▸ **WHAT TO PRODUCE**
Go to the line containing "desk: (1034, 1275)" in the records below and retype from there through the final line, exactly.

▸ **RECORDS SUPPLIED**
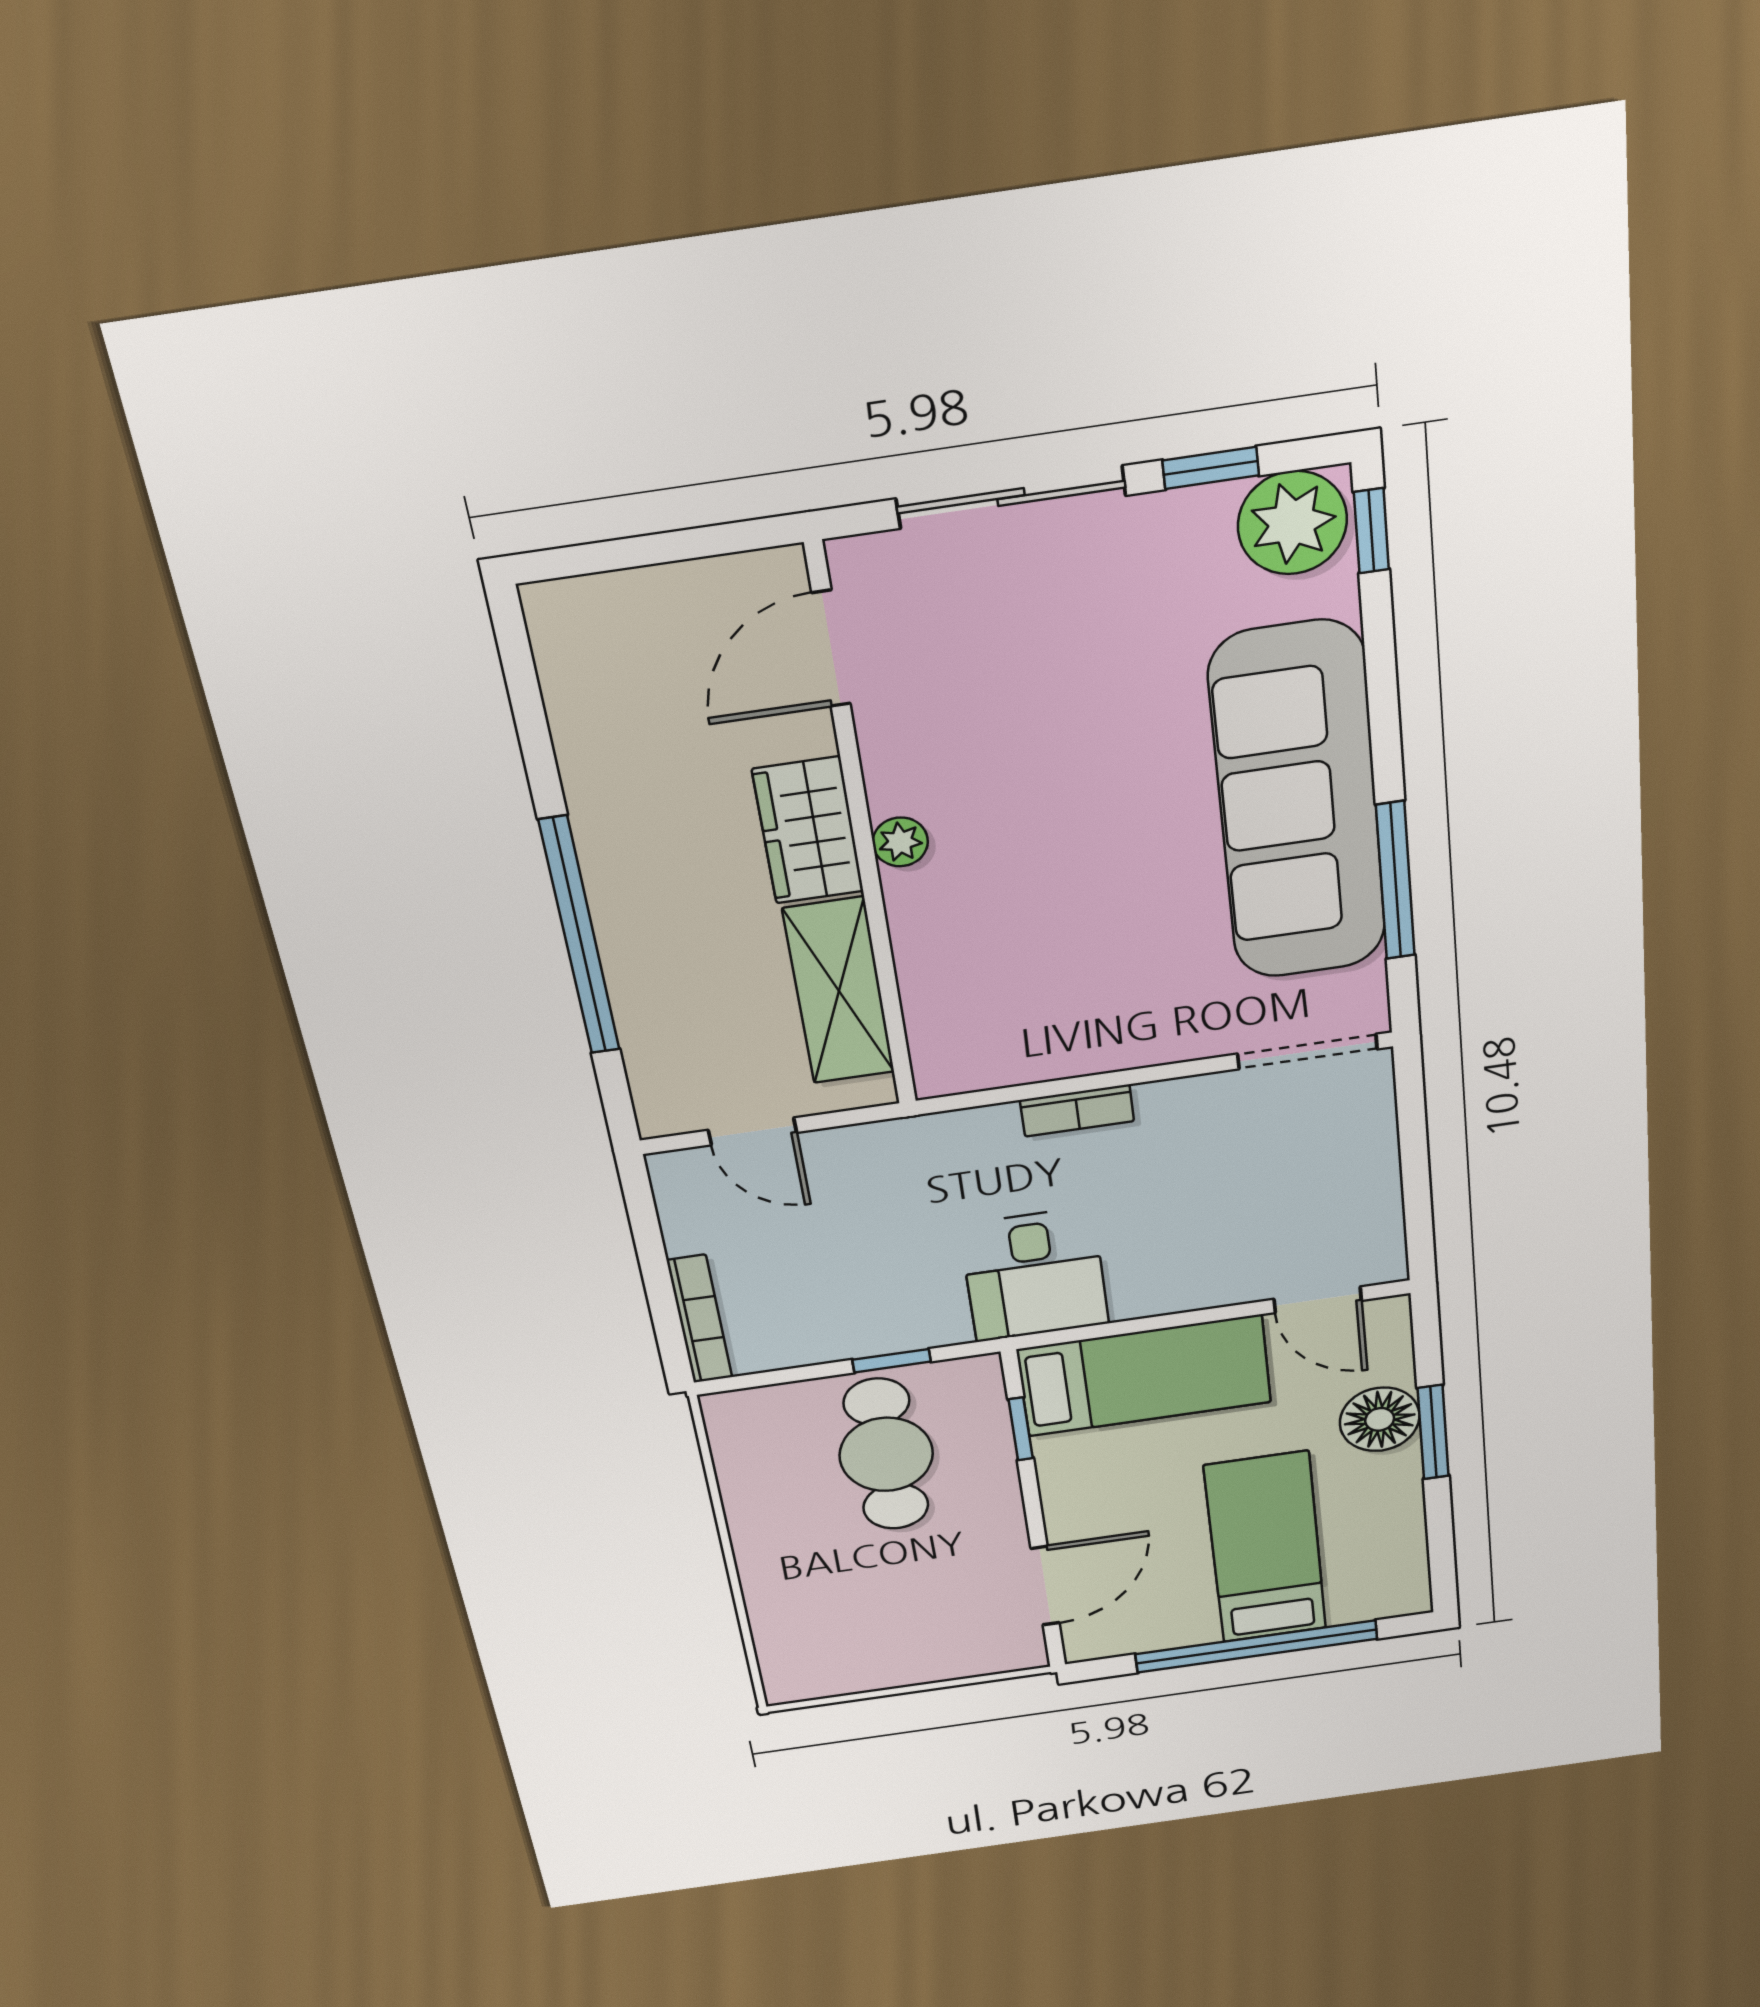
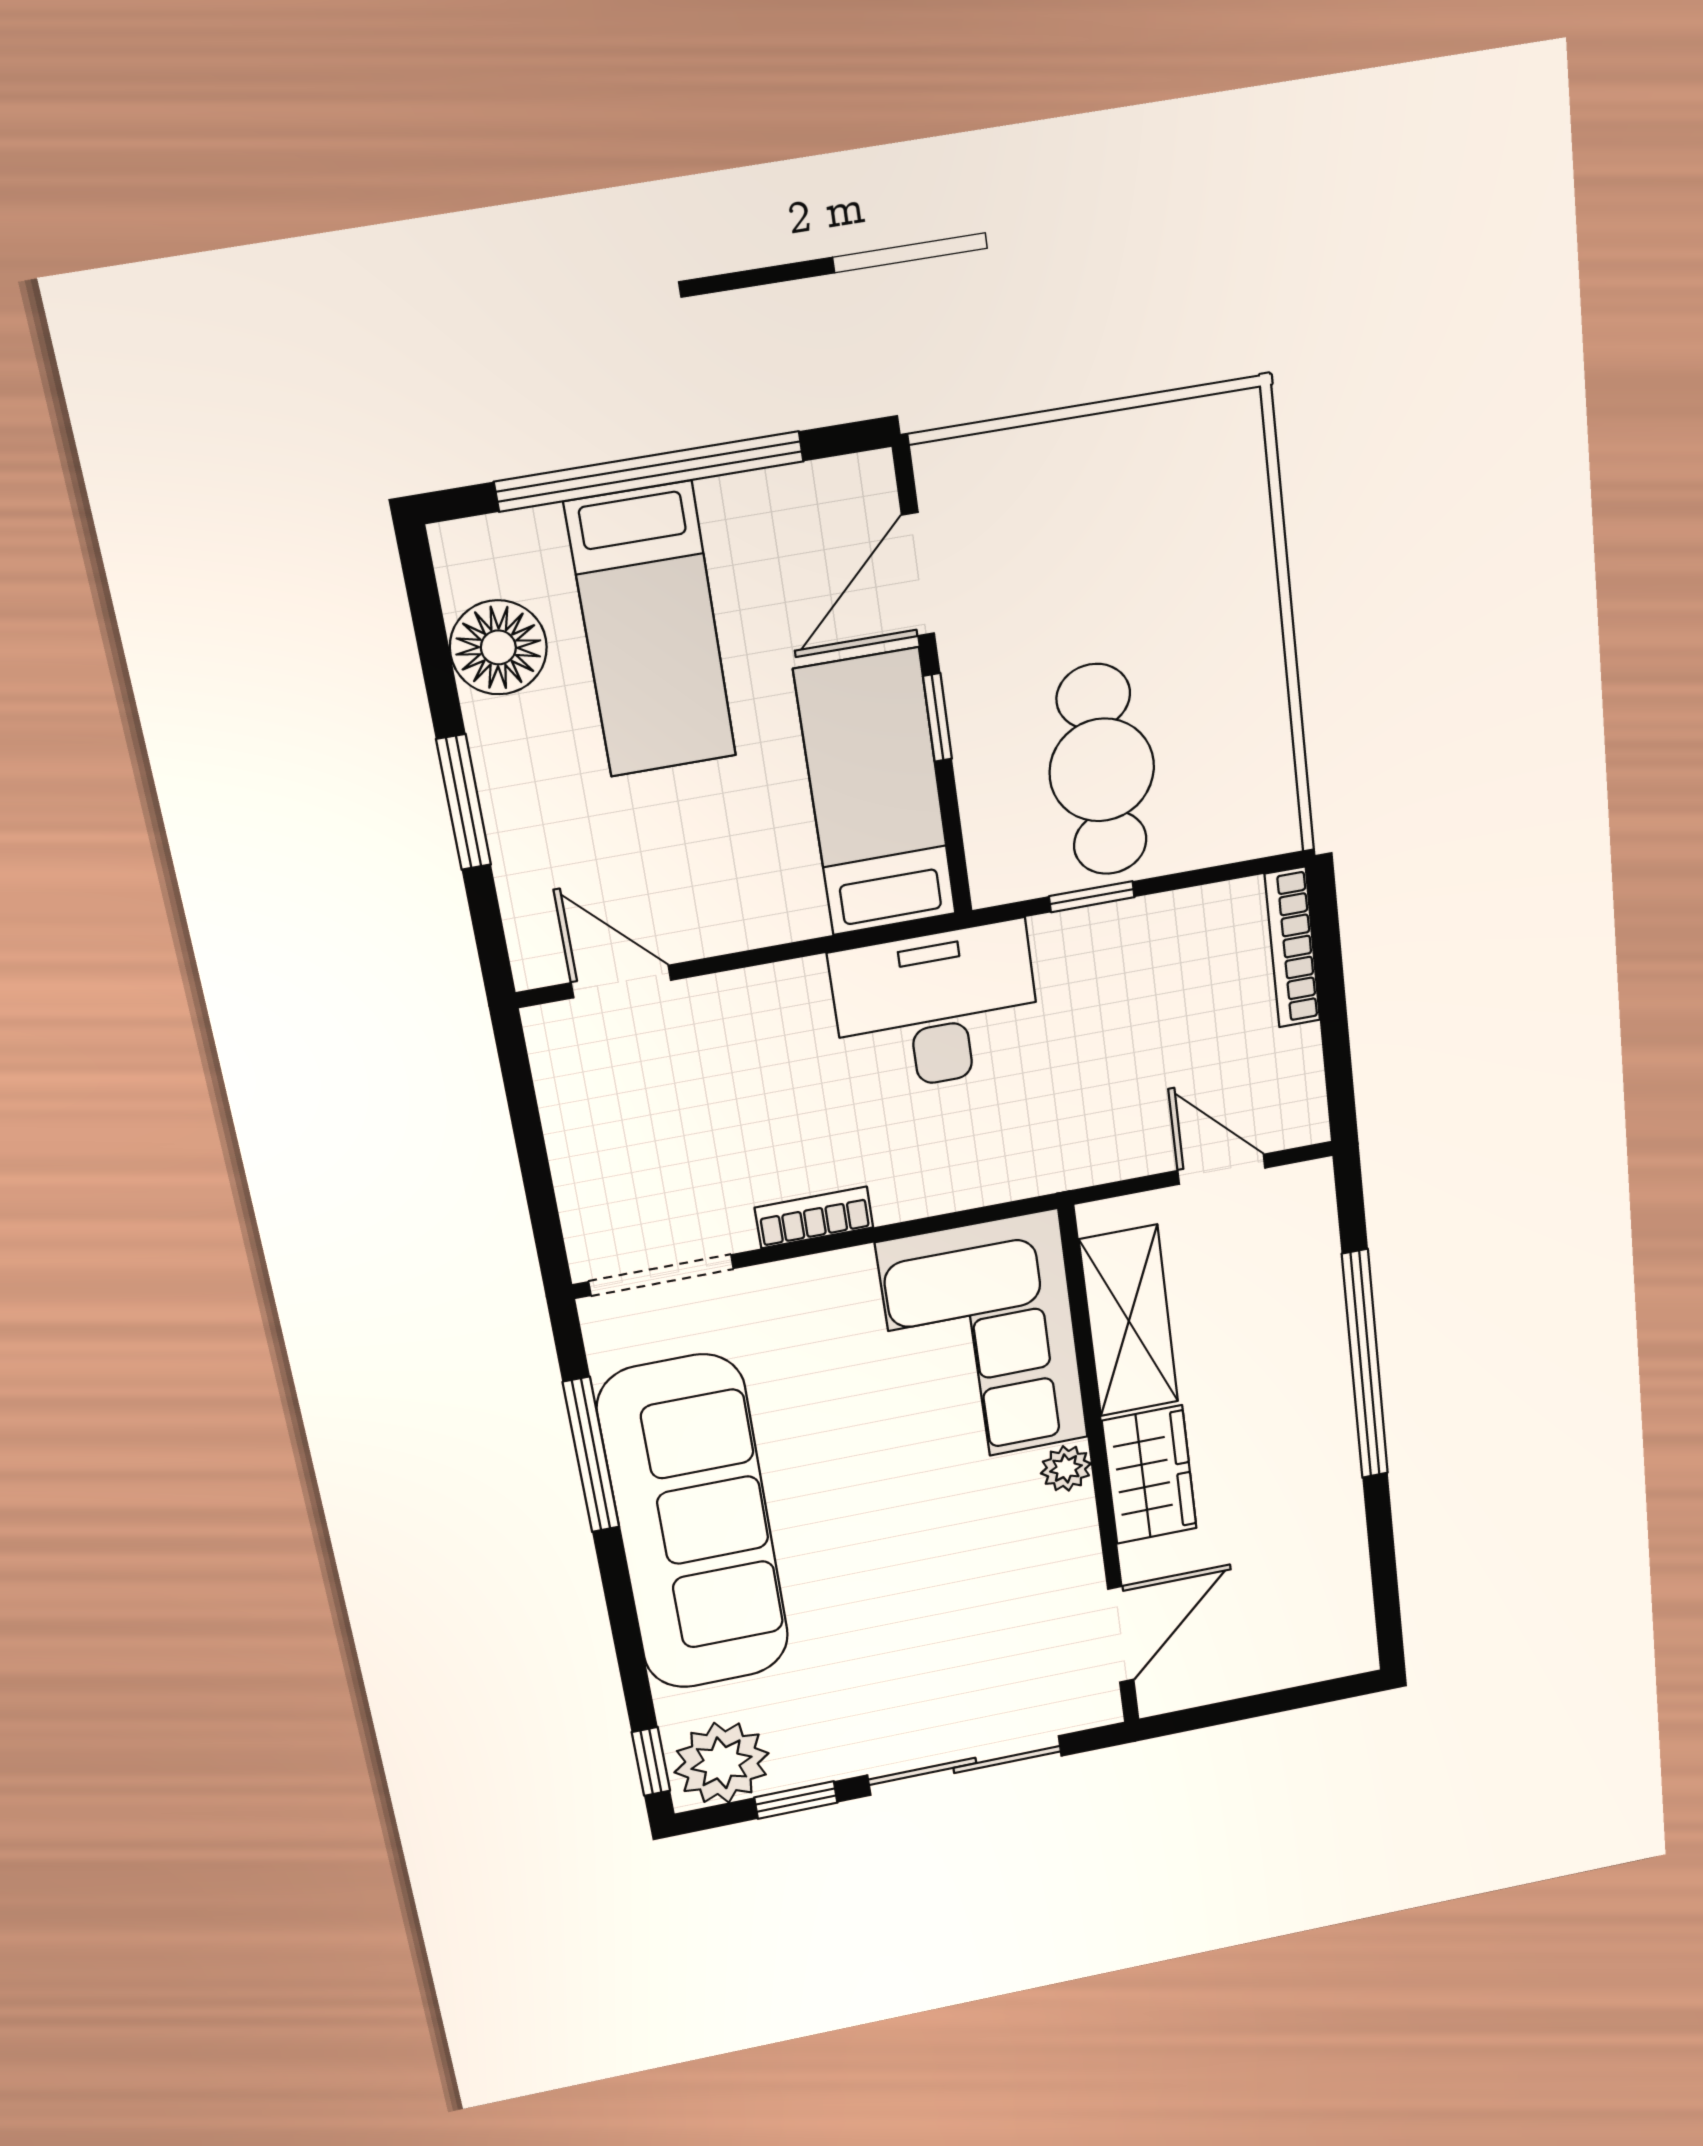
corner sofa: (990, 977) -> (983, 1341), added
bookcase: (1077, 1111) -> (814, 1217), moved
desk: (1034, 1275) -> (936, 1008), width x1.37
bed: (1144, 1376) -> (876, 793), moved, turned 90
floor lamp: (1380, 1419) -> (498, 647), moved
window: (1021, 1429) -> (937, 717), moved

▸ **RESPONSE TO THIS EXERCISE**
desk: (1034, 1275) -> (936, 1008), width x1.37
bed: (1144, 1376) -> (876, 793), moved, turned 90
floor lamp: (1380, 1419) -> (498, 647), moved
window: (1021, 1429) -> (937, 717), moved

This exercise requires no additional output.